▶ DATA FOR THIS EXERCISE
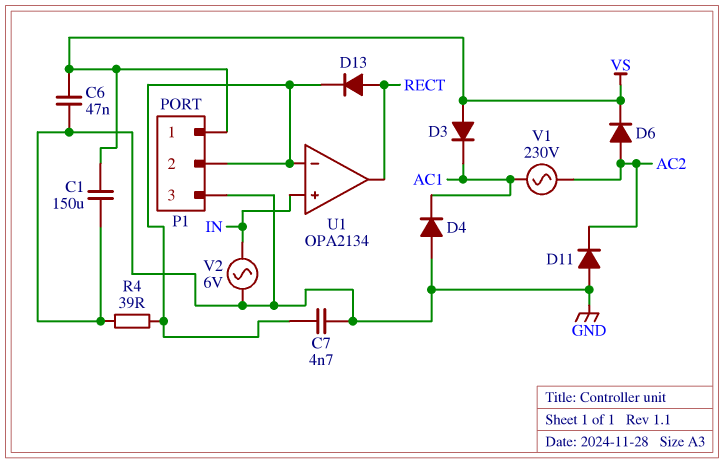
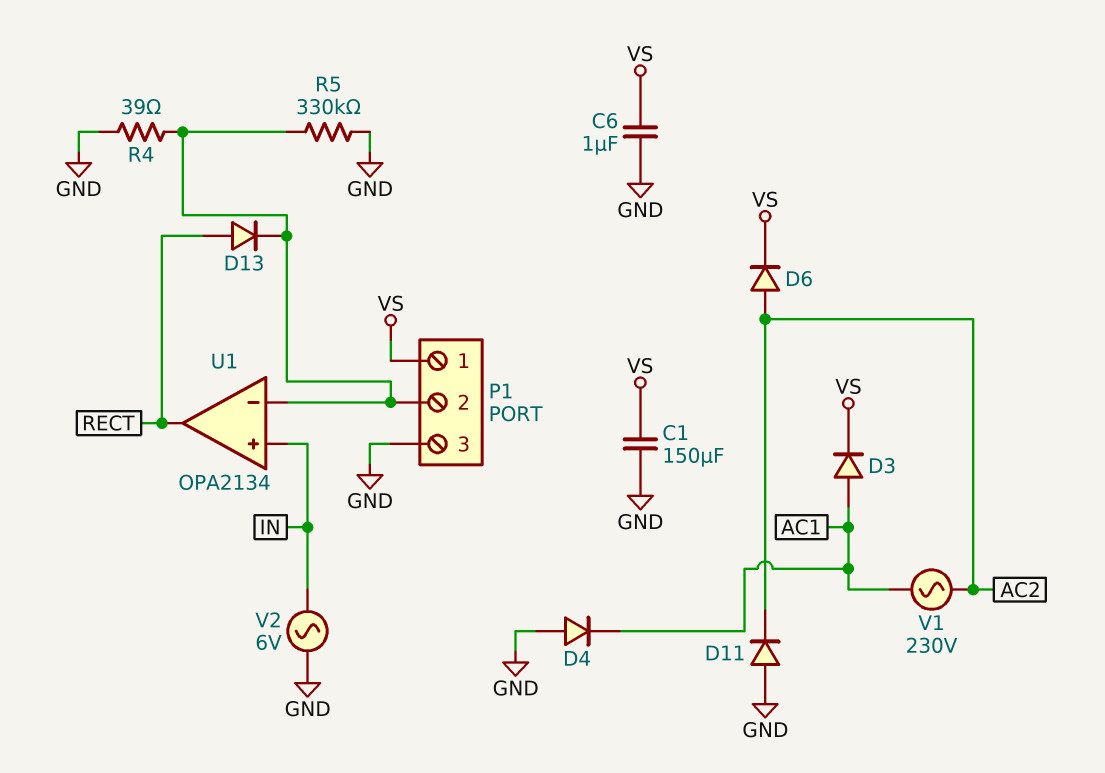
C6: 47nF (GND, VS) -> 1uF (GND, VS)
C7: 4.7nF (GND, P1/2) -> none
D3: diode (A VS, K AC1) -> diode (A AC1, K VS)
R5: none -> 330k (GND, P1/2)

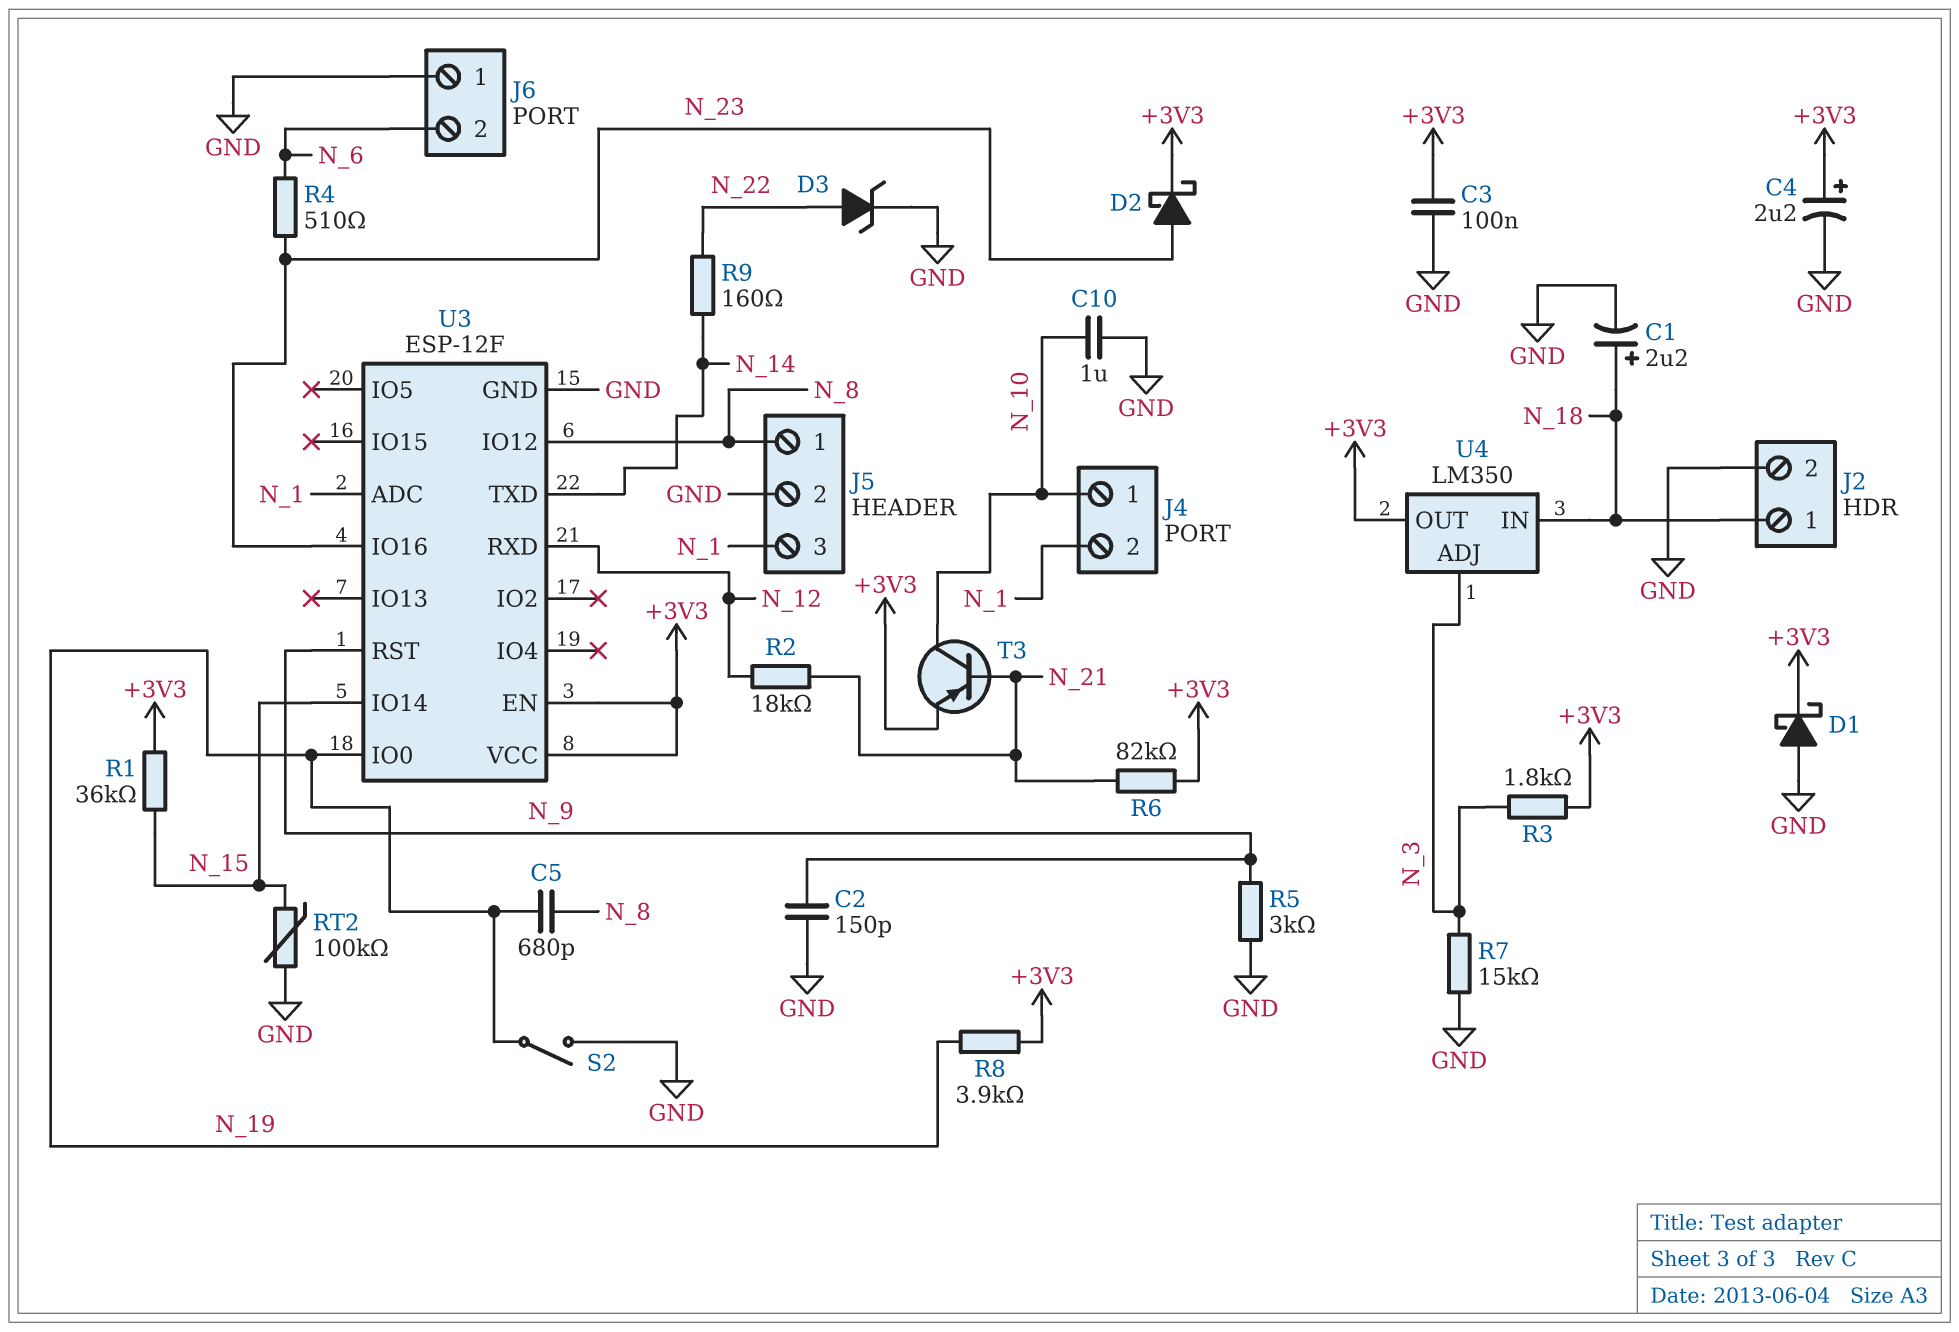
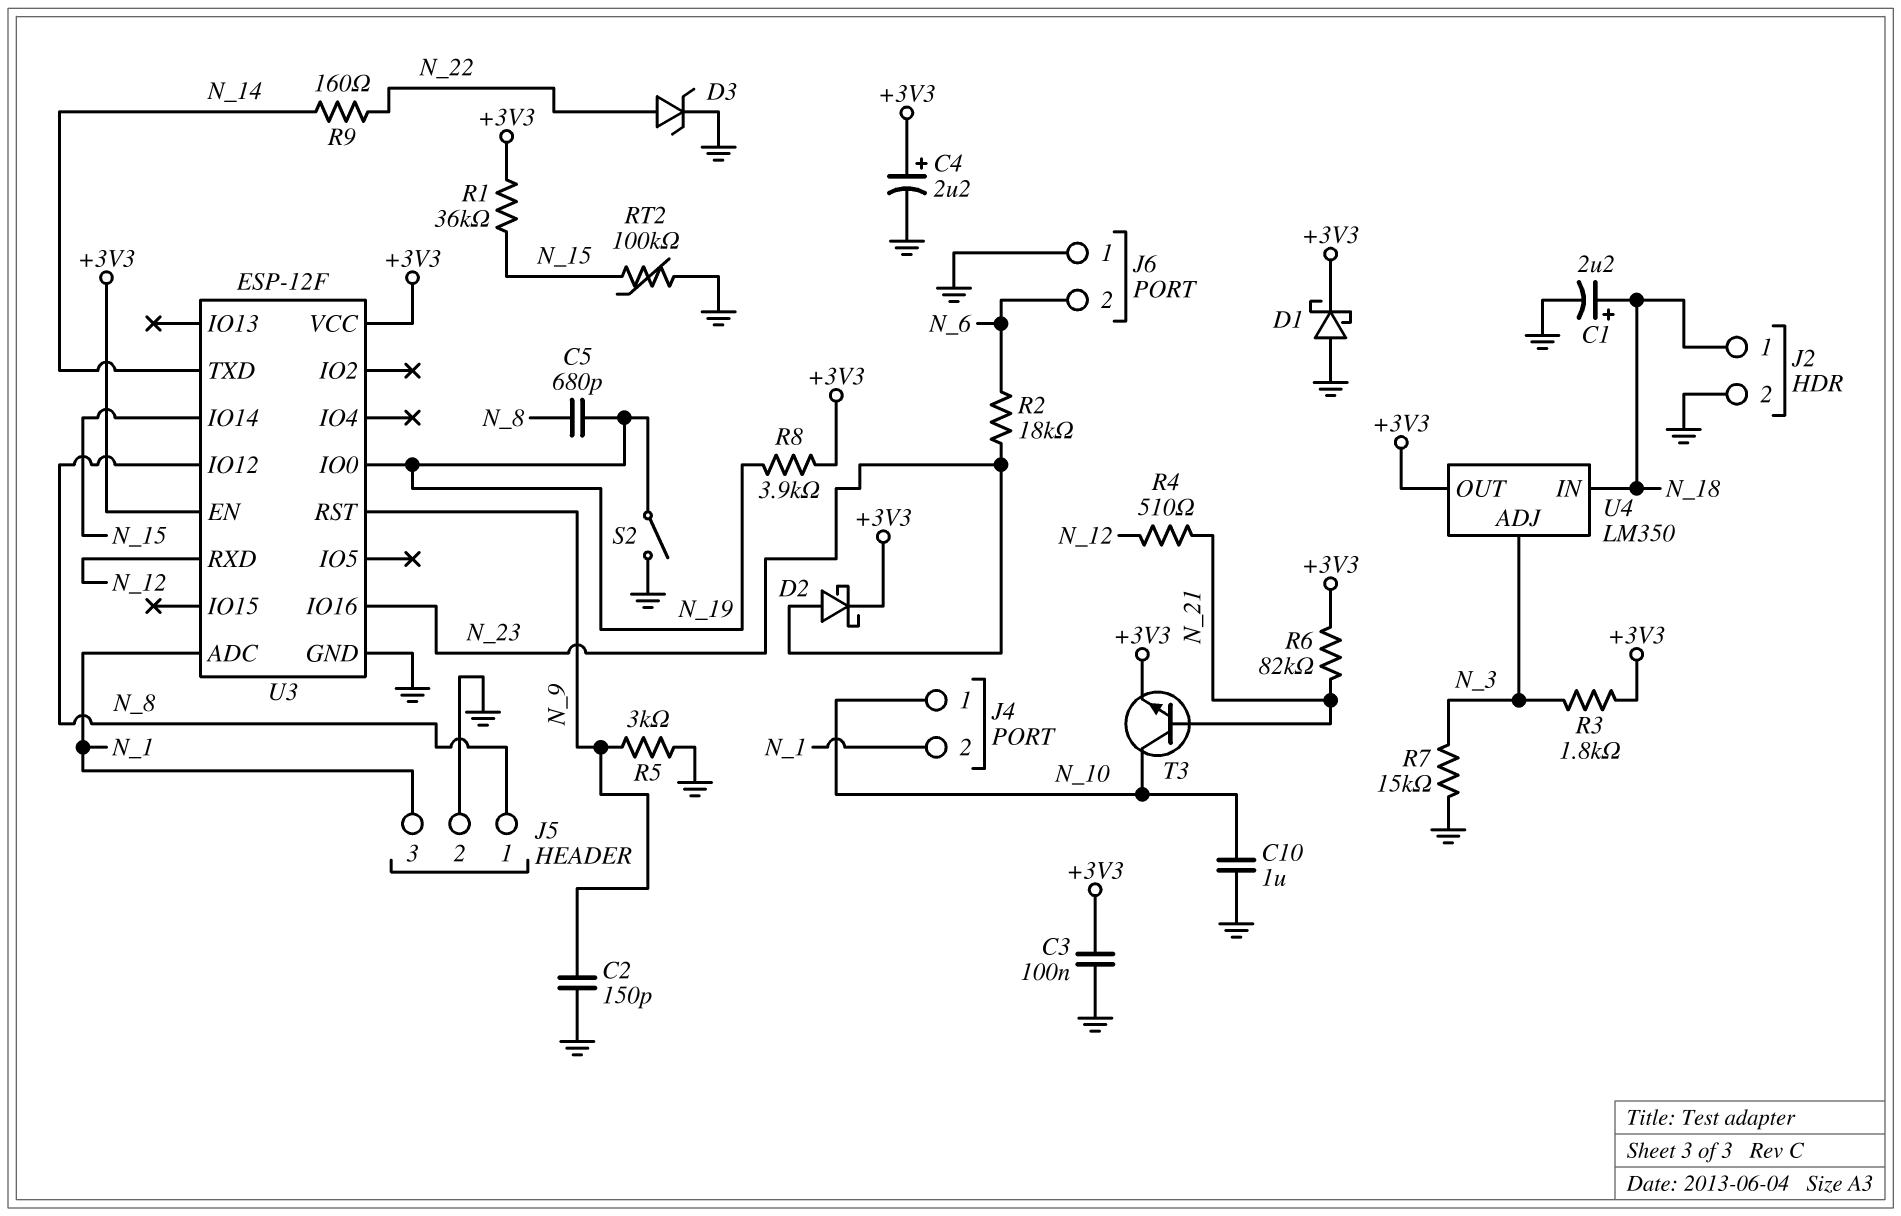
R2: 18k (N_12, N_21) -> 18k (N_6, N_23)
R4: 510 (N_6, N_23) -> 510 (N_12, N_21)
T3: PNP (B N_21, C N_10, E +3V3) -> NPN (B N_21, C N_10, E +3V3)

▶ TASK PROMPT
Write the listing out in full, exactly; no images.

▶ REPLY TO THE EXERCISE
C6: 47nF (GND, VS) -> 1uF (GND, VS)
C7: 4.7nF (GND, P1/2) -> none
D3: diode (A VS, K AC1) -> diode (A AC1, K VS)
R5: none -> 330k (GND, P1/2)

R2: 18k (N_12, N_21) -> 18k (N_6, N_23)
R4: 510 (N_6, N_23) -> 510 (N_12, N_21)
T3: PNP (B N_21, C N_10, E +3V3) -> NPN (B N_21, C N_10, E +3V3)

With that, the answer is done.